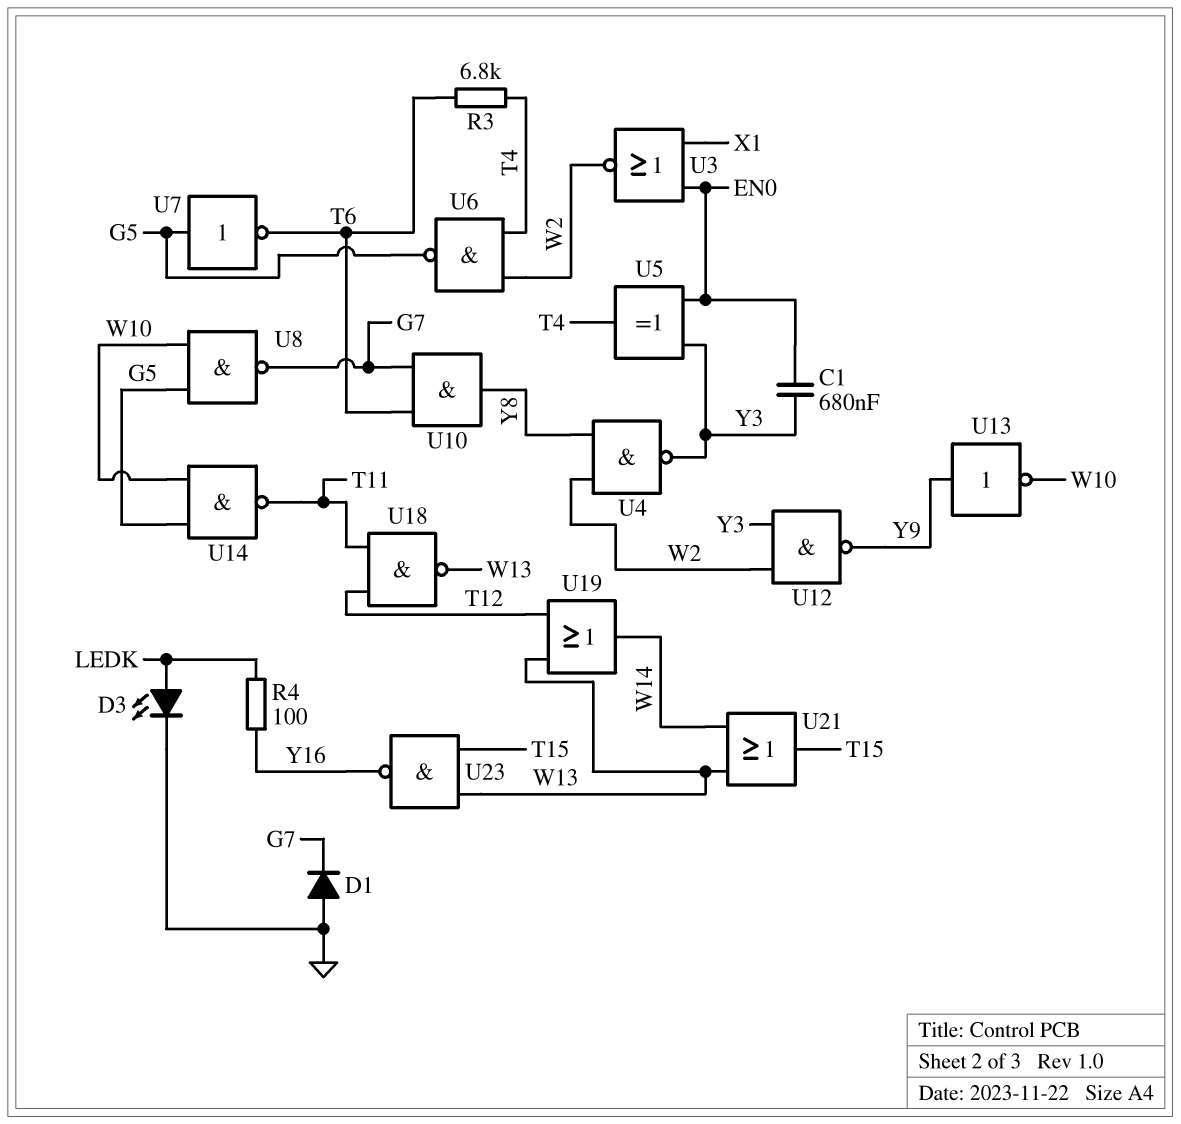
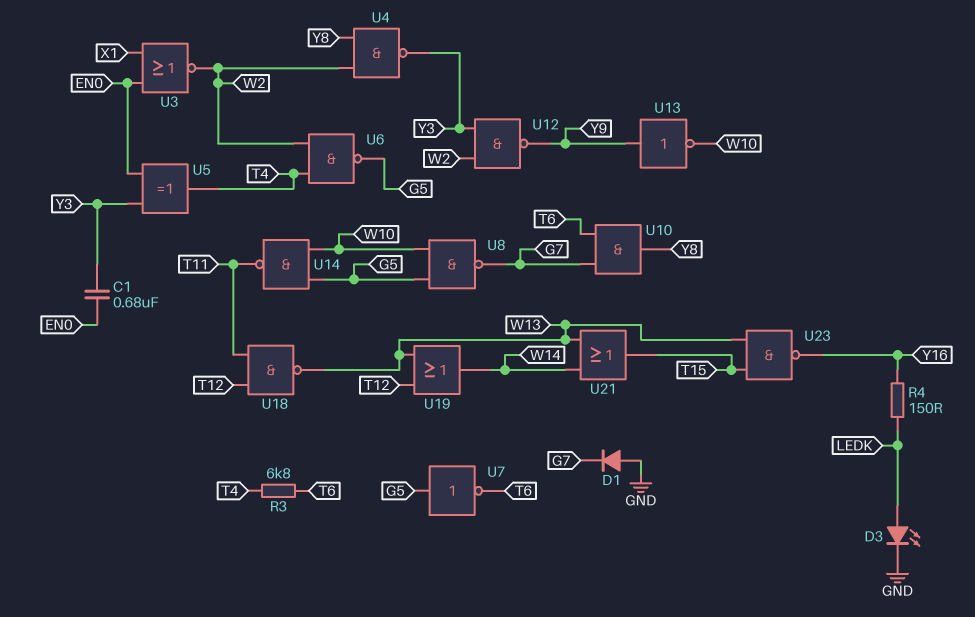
R4: 100 (LEDK, Y16) -> 150 (LEDK, Y16)

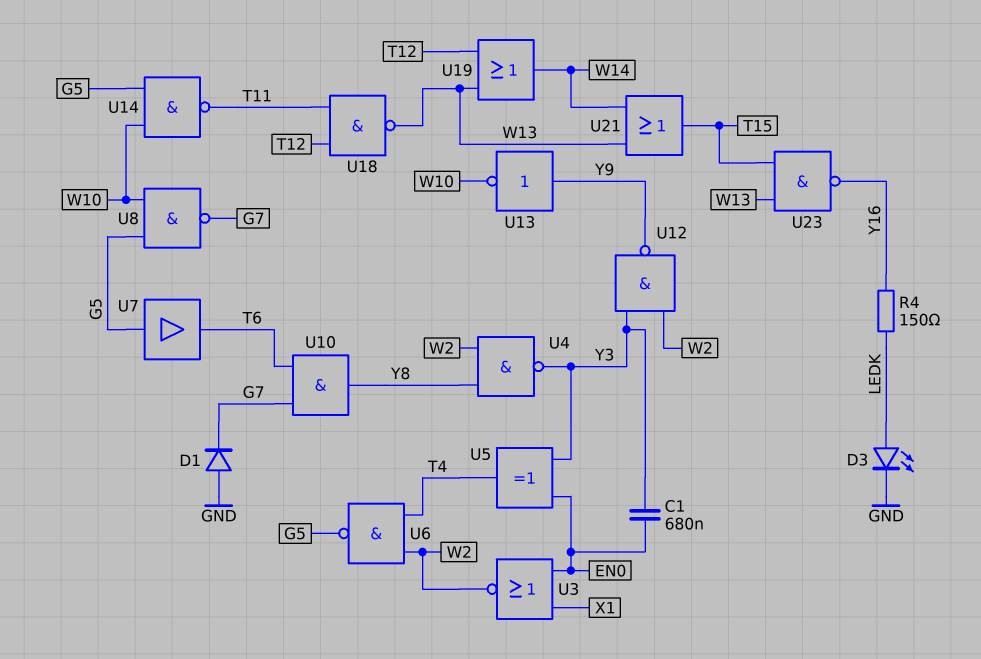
R3: 6.8k (T4, T6) -> none
U7: NOT (in G5, out T6) -> buffer (in G5, out T6)

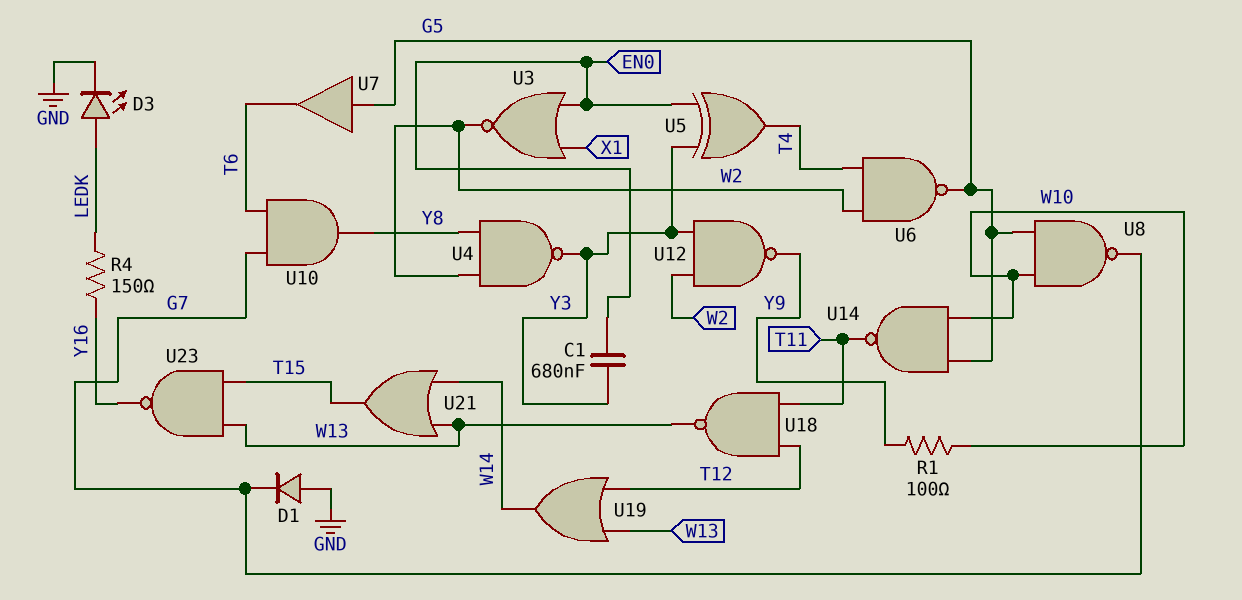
R1: none -> 100 (W10, Y9)
U13: NOT (in Y9, out W10) -> none

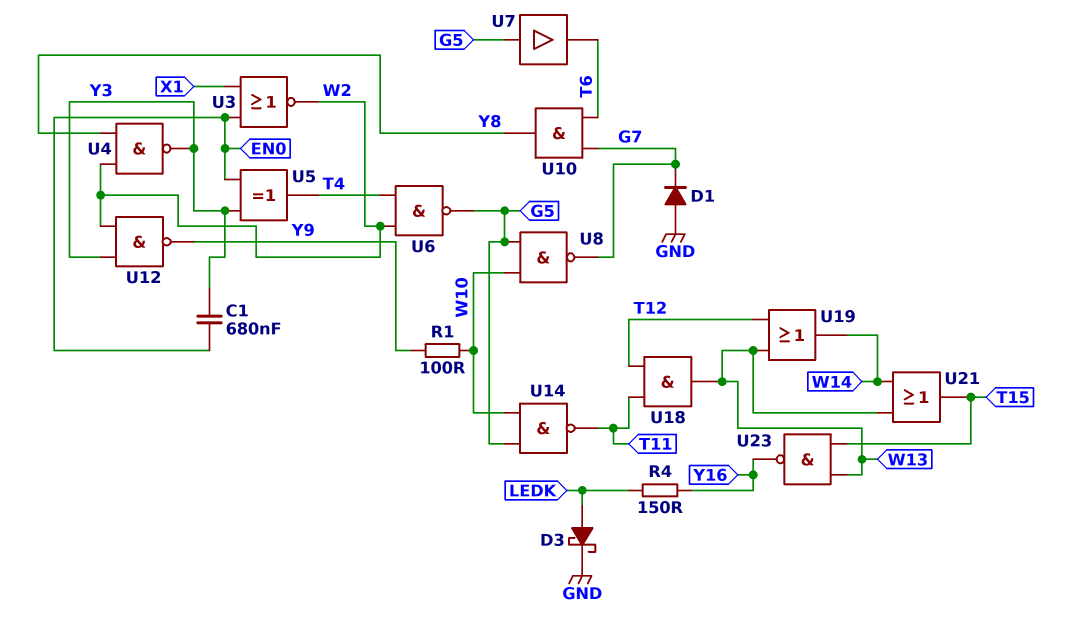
D3: LED (A LEDK, K GND) -> schottky (A LEDK, K GND)
U18: NAND (in T11, in T12, out W13) -> AND (in T11, in T12, out W13)

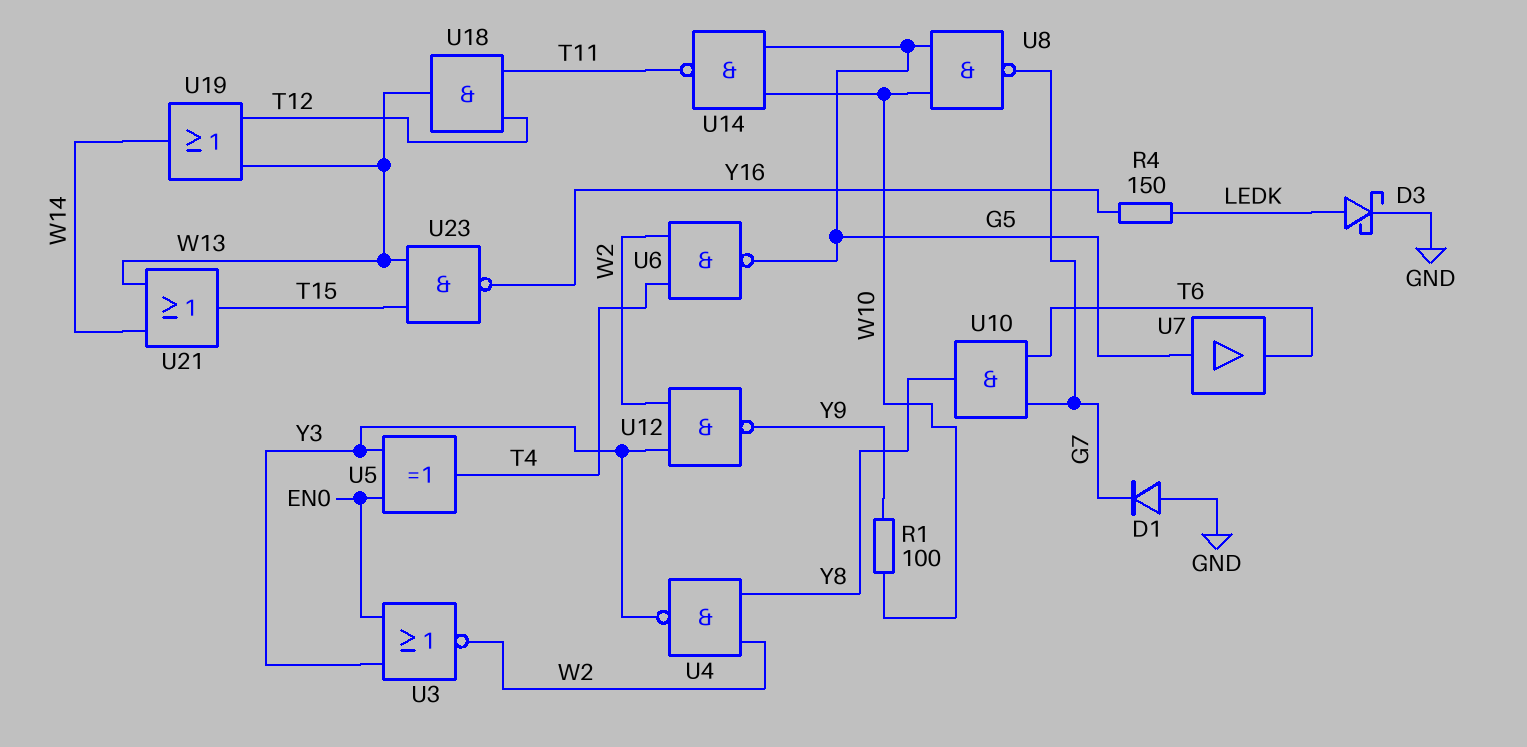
C1: 680nF (EN0, Y3) -> none
U3: NOR (in EN0, in X1, out W2) -> NOR (in EN0, in Y3, out W2)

______

_What the task requires_.
Copy the final portion of the records: every line from the one containing "D3: LED (A LEDK, K" through the last, word for word, without pictures.

_Response_.
D3: LED (A LEDK, K GND) -> schottky (A LEDK, K GND)
U18: NAND (in T11, in T12, out W13) -> AND (in T11, in T12, out W13)

C1: 680nF (EN0, Y3) -> none
U3: NOR (in EN0, in X1, out W2) -> NOR (in EN0, in Y3, out W2)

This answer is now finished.